What the task requires - All lines from the start of the listing below through the line containing "D1: schottky SS34" are to be written out again exactly, and no others.

Data for this task -

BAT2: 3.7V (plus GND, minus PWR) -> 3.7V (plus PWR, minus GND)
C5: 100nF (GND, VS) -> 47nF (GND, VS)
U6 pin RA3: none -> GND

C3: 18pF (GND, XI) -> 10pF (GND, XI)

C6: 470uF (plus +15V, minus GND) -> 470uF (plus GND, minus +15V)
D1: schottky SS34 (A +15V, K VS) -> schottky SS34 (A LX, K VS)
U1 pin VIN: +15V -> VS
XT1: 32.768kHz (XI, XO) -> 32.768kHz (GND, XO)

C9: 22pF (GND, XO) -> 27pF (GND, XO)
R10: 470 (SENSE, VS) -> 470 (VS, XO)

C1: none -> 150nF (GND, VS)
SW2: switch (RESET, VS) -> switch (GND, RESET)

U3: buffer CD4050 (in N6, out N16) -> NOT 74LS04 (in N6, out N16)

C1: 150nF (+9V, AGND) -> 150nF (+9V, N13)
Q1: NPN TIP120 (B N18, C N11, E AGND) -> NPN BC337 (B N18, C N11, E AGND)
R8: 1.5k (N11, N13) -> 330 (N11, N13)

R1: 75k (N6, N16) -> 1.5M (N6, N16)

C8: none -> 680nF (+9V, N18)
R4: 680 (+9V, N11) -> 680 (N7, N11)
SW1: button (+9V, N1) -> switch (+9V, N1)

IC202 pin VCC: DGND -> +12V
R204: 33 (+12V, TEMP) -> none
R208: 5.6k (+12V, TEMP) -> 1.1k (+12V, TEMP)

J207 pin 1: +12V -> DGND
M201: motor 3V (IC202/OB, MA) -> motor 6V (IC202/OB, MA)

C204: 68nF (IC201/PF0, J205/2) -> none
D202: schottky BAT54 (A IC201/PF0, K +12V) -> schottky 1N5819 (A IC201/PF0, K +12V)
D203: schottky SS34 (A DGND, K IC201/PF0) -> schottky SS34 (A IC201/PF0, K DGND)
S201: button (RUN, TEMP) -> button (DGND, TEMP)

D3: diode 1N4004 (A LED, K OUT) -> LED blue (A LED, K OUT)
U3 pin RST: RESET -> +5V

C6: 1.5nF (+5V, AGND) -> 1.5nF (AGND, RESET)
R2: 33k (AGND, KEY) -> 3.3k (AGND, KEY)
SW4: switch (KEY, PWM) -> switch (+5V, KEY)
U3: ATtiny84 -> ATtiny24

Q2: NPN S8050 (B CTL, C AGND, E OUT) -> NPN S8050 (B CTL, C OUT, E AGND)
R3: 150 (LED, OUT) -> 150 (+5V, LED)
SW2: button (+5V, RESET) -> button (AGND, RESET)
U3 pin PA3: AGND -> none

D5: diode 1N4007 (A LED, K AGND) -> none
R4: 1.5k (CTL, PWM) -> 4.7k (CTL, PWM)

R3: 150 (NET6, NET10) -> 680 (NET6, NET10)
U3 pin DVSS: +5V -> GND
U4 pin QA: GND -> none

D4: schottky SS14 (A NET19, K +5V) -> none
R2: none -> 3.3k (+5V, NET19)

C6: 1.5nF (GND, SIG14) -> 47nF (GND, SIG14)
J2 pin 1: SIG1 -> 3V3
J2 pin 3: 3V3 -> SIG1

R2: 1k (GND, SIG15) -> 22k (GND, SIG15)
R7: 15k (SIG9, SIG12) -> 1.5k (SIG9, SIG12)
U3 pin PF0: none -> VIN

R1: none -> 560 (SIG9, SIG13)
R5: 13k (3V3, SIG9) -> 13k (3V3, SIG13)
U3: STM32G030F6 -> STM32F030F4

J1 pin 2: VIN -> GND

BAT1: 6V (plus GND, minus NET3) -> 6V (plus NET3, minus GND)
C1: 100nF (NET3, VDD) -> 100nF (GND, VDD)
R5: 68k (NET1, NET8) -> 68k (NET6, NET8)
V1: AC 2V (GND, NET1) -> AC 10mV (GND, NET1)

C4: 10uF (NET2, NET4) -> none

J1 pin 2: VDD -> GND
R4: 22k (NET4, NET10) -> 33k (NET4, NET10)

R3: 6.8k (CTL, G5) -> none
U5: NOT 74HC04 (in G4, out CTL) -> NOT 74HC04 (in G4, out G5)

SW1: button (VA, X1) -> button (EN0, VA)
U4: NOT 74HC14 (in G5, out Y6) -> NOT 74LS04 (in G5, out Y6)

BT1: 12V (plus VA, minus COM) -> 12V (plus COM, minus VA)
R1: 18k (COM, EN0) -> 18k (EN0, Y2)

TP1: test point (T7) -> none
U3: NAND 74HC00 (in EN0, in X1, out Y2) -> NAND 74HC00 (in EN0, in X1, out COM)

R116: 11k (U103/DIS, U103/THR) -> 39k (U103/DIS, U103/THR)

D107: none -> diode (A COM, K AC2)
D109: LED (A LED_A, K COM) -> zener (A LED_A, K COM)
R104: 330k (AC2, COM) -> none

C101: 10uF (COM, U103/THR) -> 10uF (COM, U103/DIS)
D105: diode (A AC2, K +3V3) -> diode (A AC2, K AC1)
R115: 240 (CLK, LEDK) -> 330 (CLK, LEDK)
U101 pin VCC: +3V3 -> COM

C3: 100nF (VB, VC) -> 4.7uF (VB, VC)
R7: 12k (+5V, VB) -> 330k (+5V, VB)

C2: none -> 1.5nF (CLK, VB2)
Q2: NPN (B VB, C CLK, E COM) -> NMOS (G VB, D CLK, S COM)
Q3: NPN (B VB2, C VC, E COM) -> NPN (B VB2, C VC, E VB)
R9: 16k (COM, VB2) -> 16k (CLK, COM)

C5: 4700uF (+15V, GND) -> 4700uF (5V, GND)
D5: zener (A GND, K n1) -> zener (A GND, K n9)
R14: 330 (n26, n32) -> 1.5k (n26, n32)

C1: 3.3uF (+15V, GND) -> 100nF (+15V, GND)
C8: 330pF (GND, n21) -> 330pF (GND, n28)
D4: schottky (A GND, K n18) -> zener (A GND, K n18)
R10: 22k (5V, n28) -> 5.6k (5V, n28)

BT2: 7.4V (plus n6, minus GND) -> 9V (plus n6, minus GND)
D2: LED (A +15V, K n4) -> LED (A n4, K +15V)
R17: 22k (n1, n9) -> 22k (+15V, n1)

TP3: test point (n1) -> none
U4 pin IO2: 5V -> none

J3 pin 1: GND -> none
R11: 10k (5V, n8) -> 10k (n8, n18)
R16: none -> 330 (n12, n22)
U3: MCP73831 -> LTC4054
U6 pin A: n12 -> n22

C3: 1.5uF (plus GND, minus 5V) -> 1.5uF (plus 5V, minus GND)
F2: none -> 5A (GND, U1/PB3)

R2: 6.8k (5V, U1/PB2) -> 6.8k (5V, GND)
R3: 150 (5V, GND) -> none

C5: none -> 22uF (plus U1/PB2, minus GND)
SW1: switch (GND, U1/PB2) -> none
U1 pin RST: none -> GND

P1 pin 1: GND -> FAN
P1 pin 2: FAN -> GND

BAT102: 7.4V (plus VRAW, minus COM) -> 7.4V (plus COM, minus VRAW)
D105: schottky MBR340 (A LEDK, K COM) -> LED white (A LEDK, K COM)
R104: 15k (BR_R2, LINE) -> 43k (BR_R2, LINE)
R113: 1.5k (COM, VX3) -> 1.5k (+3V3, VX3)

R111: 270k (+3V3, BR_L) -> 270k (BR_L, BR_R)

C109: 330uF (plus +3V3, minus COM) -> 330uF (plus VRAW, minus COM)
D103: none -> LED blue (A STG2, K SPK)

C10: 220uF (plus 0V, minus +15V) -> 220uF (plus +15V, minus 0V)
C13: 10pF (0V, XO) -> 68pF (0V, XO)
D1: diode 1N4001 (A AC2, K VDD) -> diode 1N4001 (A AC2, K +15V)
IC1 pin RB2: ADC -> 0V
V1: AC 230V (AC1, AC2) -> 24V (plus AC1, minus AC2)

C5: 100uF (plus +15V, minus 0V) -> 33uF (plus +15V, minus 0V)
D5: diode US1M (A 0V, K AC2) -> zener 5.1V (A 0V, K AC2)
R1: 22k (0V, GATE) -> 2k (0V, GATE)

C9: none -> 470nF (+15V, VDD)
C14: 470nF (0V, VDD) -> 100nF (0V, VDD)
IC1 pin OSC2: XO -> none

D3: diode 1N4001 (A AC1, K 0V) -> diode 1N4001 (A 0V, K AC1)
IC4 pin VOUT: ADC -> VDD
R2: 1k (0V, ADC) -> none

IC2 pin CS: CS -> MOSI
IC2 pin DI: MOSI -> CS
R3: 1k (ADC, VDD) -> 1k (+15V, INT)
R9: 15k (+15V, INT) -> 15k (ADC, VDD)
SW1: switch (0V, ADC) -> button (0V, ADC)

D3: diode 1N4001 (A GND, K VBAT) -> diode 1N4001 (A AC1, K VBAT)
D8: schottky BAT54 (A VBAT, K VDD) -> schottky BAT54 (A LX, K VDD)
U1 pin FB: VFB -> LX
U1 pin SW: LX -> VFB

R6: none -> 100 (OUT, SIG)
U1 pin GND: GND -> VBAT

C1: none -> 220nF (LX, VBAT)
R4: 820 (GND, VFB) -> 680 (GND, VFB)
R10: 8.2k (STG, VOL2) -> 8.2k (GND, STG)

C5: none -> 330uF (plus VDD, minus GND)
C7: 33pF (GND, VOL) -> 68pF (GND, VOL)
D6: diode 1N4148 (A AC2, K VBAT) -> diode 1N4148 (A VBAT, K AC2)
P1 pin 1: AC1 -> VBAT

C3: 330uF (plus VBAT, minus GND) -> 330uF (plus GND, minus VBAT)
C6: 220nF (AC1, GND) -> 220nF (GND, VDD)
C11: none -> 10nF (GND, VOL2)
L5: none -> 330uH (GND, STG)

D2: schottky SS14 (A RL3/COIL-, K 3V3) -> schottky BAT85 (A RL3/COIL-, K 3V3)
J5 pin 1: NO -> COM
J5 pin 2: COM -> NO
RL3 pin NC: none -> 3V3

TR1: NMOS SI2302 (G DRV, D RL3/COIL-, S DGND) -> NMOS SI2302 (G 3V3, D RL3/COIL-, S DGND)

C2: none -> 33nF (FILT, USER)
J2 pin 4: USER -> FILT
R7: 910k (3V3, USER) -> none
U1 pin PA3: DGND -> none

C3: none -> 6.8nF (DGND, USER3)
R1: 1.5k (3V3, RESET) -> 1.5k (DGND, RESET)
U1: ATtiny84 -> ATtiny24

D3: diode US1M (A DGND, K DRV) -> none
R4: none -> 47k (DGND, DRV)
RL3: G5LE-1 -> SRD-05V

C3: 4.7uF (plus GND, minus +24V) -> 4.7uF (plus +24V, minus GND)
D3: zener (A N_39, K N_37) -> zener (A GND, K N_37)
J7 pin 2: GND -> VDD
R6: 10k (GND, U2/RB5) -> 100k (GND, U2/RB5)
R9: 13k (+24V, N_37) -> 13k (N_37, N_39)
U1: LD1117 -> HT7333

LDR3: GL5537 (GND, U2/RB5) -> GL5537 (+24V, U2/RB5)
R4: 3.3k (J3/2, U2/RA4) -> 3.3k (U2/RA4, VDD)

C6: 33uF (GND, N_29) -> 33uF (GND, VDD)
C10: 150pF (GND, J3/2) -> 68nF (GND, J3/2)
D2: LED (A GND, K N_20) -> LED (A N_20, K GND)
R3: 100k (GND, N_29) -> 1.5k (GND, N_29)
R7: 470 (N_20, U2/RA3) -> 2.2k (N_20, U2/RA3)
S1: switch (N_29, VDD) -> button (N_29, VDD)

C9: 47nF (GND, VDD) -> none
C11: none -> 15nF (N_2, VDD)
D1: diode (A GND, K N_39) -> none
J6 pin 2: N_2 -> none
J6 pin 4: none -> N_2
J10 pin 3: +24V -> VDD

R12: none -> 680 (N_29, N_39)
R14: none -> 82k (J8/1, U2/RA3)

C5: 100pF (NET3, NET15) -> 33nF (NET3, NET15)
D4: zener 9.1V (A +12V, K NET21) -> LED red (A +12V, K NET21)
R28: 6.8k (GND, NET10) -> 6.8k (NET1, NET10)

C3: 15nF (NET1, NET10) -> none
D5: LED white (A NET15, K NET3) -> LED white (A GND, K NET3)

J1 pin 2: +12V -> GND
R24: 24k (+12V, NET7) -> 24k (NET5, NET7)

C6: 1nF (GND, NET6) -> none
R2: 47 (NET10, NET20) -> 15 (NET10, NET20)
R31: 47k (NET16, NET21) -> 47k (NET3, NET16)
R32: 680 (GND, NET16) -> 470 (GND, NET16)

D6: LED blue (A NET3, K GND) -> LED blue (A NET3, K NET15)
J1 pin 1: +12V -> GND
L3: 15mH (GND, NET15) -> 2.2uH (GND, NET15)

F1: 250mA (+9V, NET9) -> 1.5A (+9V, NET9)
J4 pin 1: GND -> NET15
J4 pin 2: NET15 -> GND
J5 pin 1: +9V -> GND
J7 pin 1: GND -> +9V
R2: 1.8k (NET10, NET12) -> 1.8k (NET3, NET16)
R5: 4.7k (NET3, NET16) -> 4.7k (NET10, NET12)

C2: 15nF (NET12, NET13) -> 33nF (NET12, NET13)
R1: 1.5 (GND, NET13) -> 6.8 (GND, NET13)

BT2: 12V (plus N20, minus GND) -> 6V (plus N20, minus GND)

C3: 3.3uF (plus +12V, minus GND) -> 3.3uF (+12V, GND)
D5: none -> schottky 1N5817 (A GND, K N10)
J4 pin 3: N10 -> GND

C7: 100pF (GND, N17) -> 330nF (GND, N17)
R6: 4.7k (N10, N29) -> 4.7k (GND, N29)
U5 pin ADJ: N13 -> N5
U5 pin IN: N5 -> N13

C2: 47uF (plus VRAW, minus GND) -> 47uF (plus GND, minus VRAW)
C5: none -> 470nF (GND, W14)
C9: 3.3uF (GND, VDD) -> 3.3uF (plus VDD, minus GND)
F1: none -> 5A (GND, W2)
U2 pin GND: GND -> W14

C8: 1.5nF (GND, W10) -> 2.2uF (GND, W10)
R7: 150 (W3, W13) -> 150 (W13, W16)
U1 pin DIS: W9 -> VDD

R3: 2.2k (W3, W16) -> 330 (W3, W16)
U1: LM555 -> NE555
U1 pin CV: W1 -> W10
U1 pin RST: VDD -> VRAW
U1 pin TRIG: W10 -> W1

Result for this exercise -
BAT2: 3.7V (plus GND, minus PWR) -> 3.7V (plus PWR, minus GND)
C5: 100nF (GND, VS) -> 47nF (GND, VS)
U6 pin RA3: none -> GND

C3: 18pF (GND, XI) -> 10pF (GND, XI)

C6: 470uF (plus +15V, minus GND) -> 470uF (plus GND, minus +15V)
D1: schottky SS34 (A +15V, K VS) -> schottky SS34 (A LX, K VS)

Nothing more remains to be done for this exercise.